TASK OBJECTIVE: Keeping pictures out of the copy, restate each record word for word.

---------- DATASET RECORDS ----------

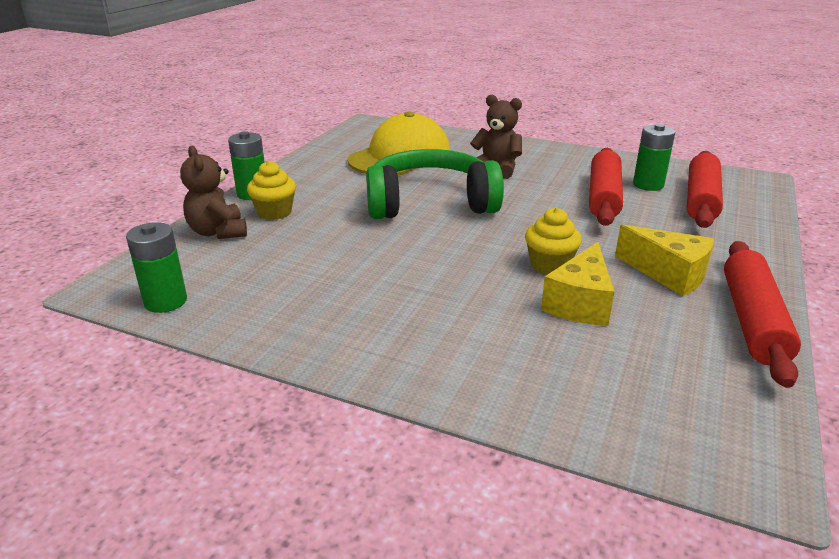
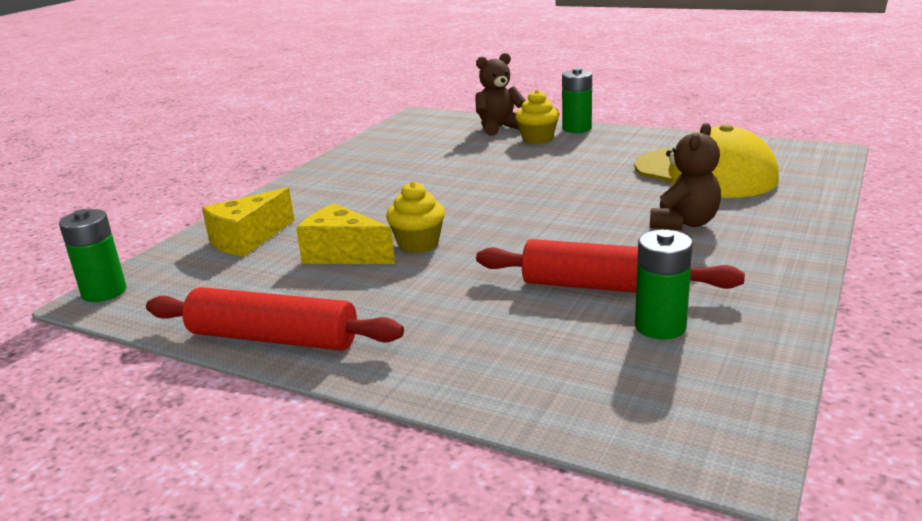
camera: 95 degrees right, 5 degrees down
green battery [126,222,187,313] -> green battery moved to [59,209,127,302]
green headphones [366,149,504,219] -> none
yellow cheese [615,224,714,296] -> yellow cheese moved to [202,188,294,257]
red rolling pin [687,151,723,228] -> none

----------

ANSWER BELOW:
camera: 95 degrees right, 5 degrees down
green battery [126,222,187,313] -> green battery moved to [59,209,127,302]
green headphones [366,149,504,219] -> none
yellow cheese [615,224,714,296] -> yellow cheese moved to [202,188,294,257]
red rolling pin [687,151,723,228] -> none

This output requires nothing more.